------ Entries shown

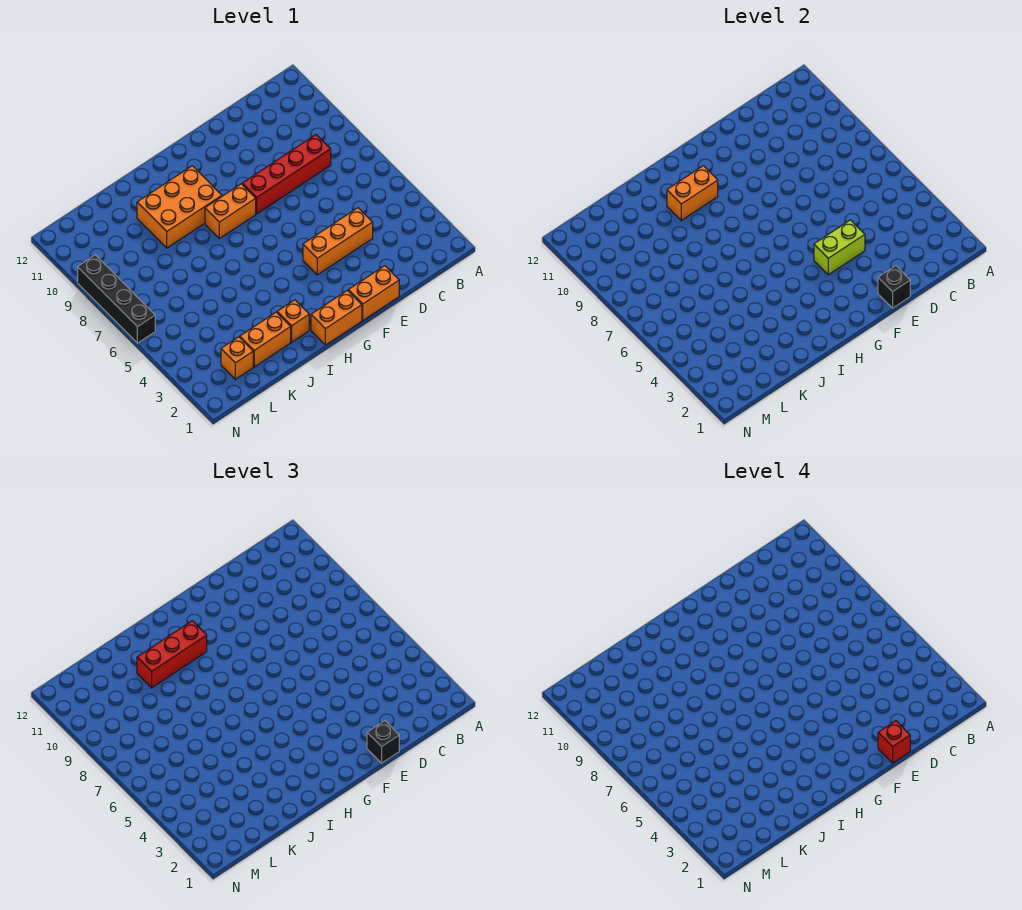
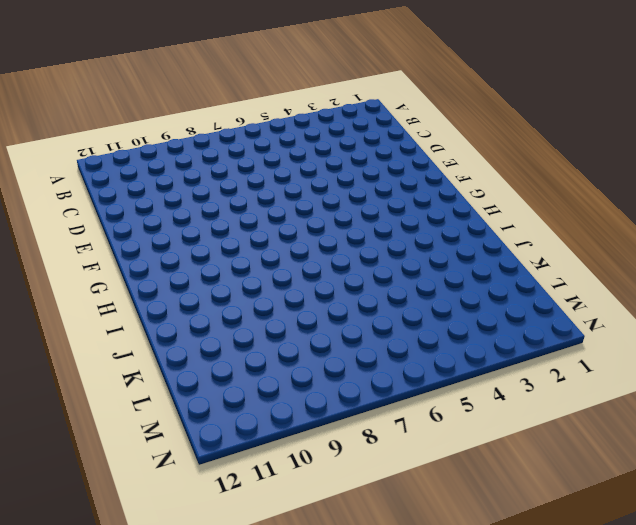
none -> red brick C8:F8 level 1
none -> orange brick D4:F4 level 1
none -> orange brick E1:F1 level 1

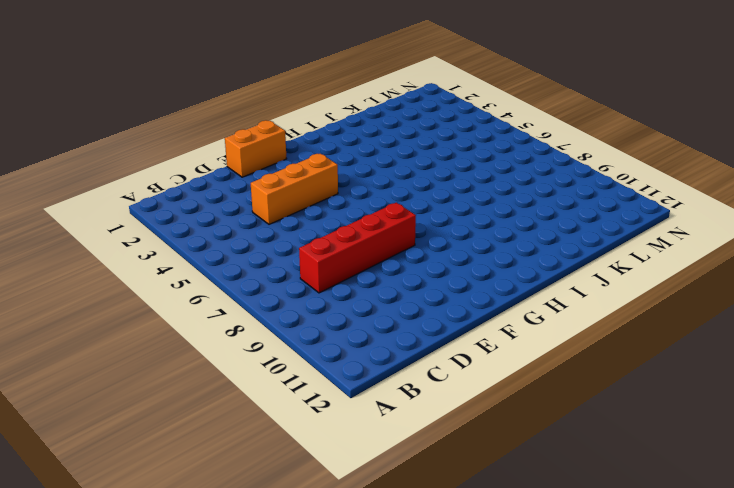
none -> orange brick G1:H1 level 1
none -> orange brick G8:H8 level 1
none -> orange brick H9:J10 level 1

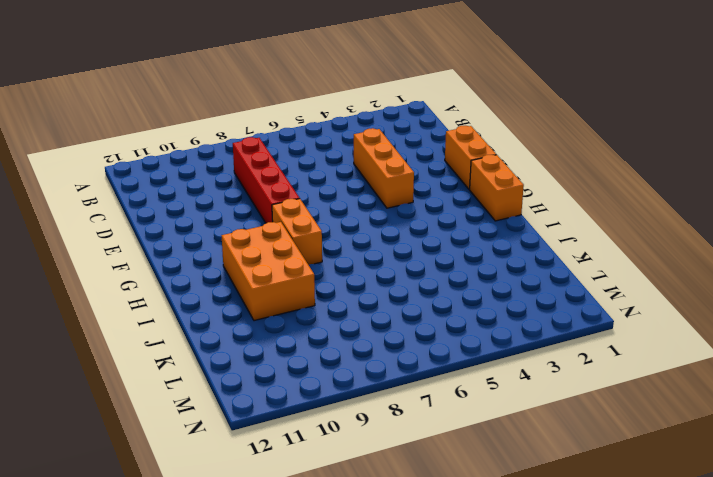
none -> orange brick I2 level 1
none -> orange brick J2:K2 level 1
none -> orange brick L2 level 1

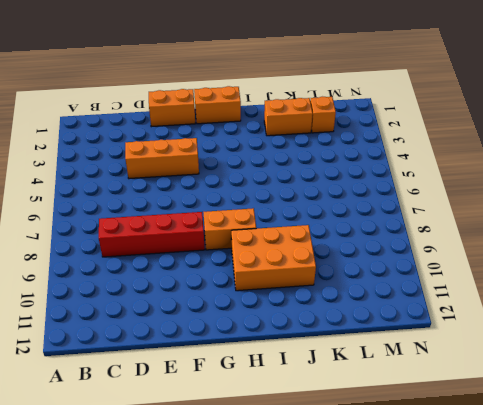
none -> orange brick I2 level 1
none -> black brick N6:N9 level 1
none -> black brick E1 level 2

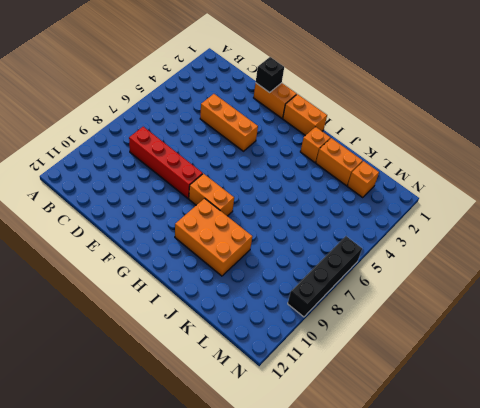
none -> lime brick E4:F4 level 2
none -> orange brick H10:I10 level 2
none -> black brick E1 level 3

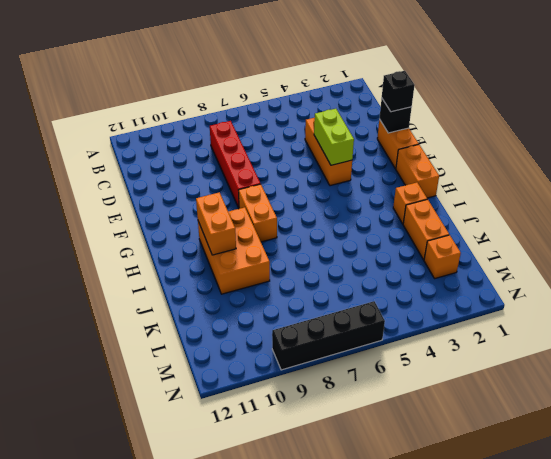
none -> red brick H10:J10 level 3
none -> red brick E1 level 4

------------
------ Entries shown

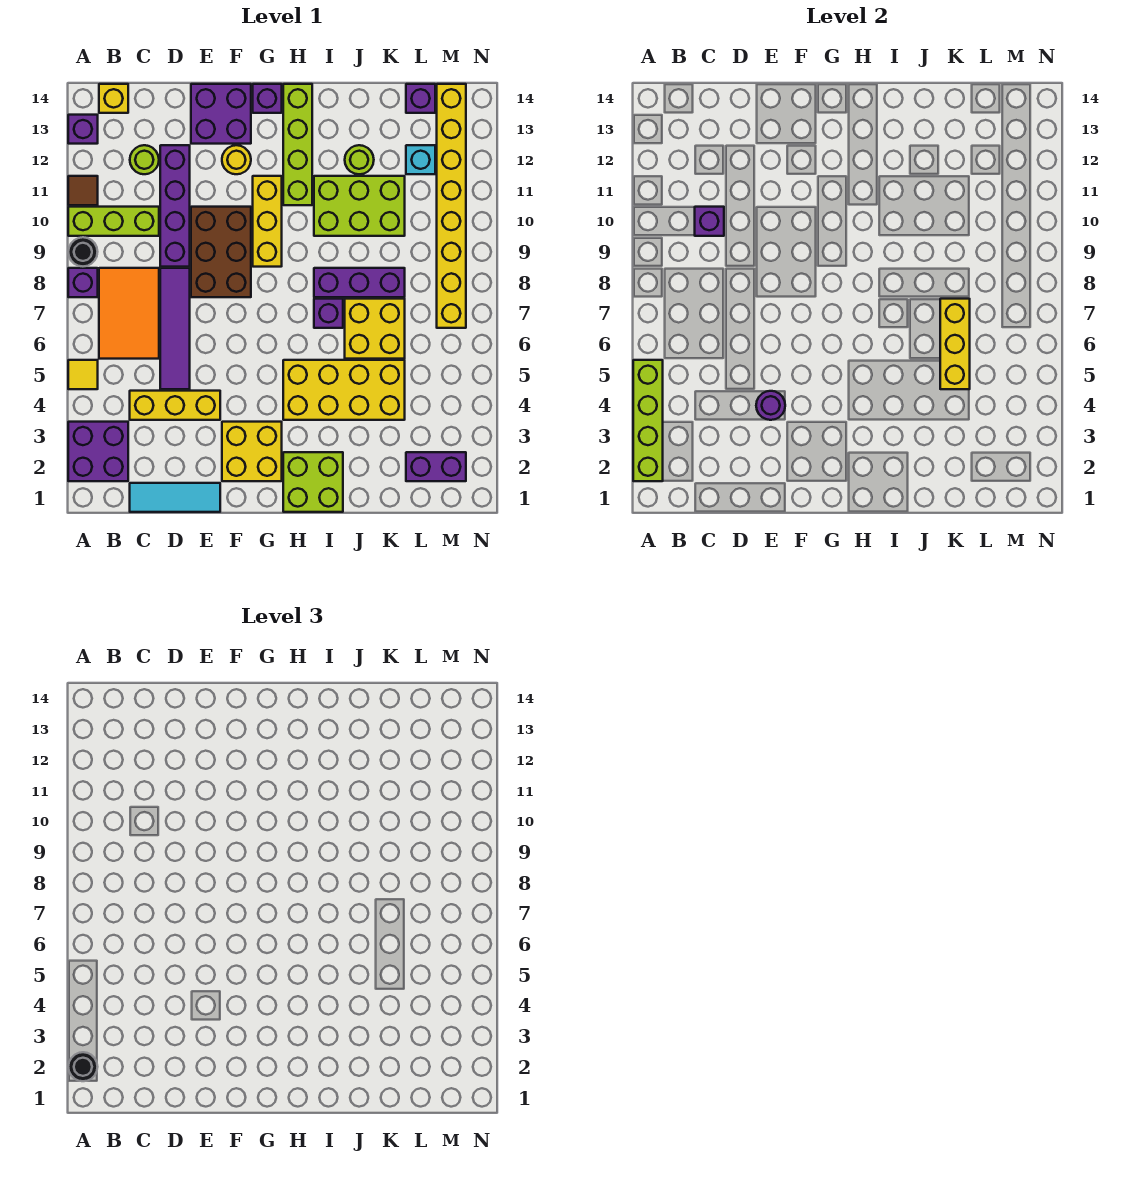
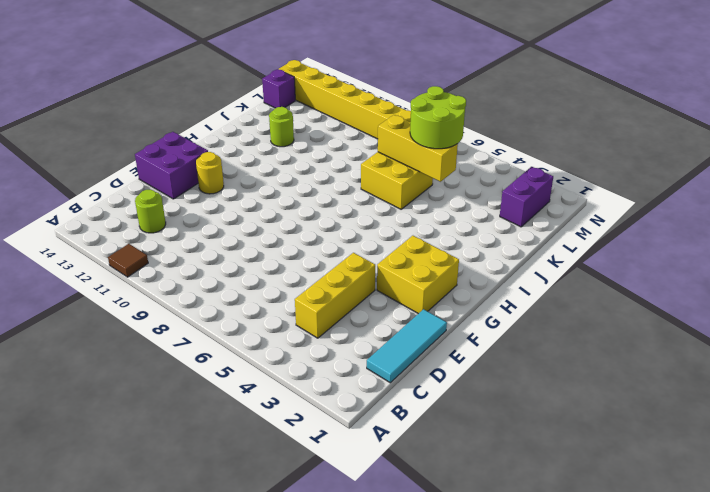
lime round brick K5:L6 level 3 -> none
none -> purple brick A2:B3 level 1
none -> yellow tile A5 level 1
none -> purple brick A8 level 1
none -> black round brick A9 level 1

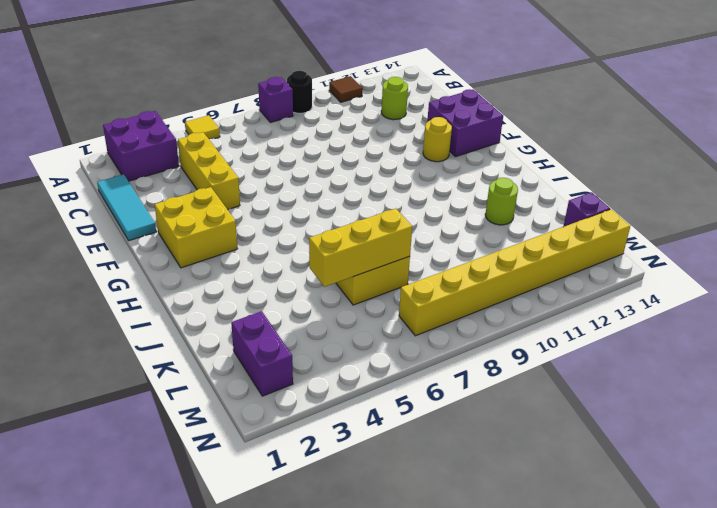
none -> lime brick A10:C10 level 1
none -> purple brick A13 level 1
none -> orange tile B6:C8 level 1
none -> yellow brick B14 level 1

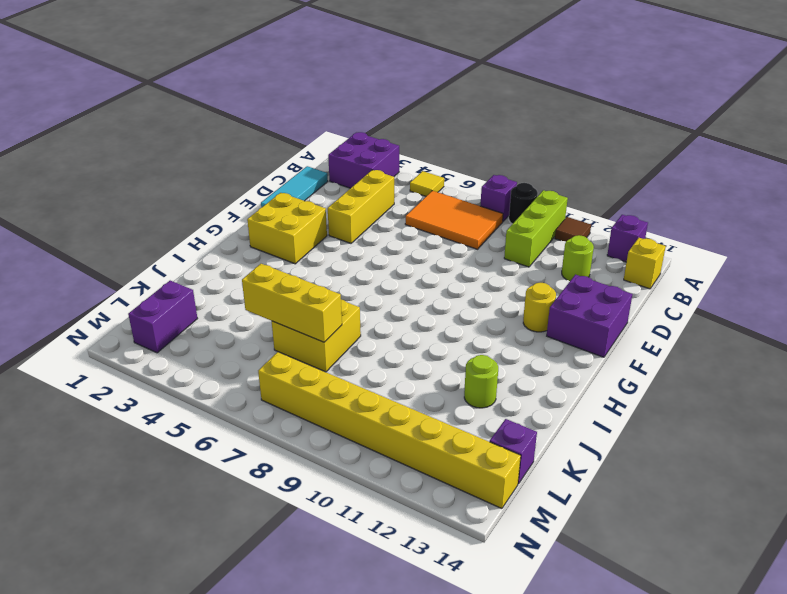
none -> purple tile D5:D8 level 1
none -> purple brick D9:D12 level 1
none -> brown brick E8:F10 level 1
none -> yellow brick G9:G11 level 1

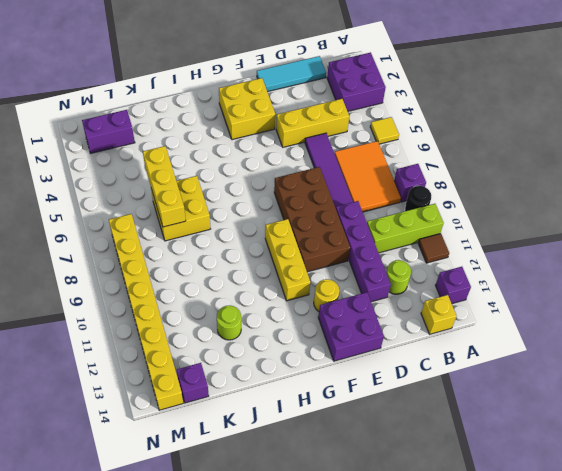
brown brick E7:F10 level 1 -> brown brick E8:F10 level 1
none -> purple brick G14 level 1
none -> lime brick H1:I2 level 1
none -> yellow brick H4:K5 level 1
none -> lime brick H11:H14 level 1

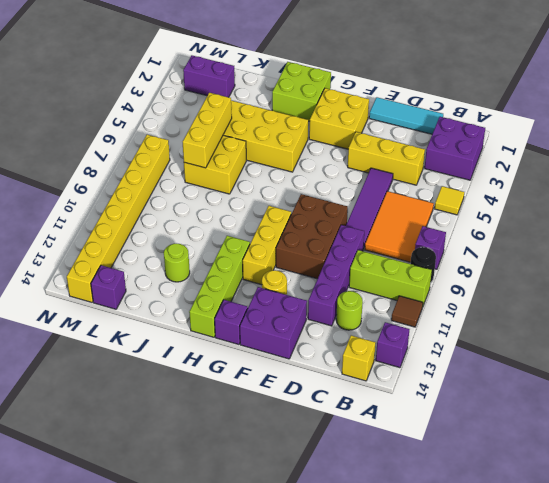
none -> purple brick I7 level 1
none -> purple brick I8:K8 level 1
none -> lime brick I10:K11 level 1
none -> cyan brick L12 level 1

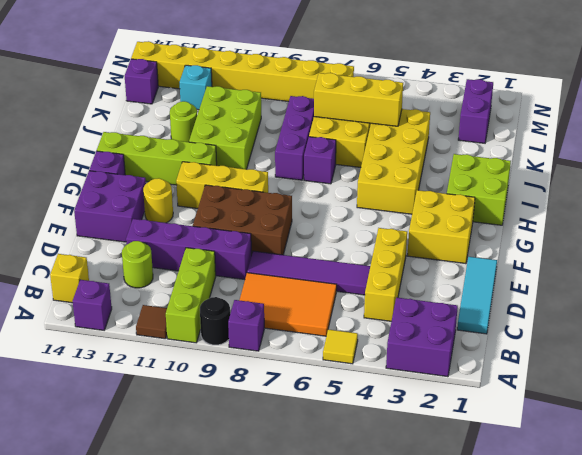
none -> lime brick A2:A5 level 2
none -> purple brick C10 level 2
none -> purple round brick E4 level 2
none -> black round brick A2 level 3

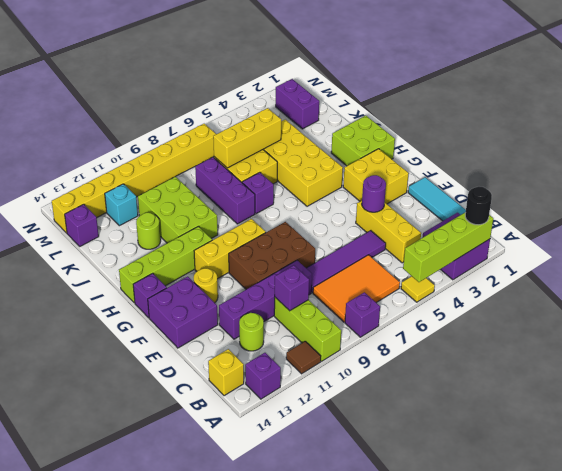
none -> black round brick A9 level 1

------------

**Work request**
State how many lines of the records hold the string "yellow", and nothing else.

**Response below**
4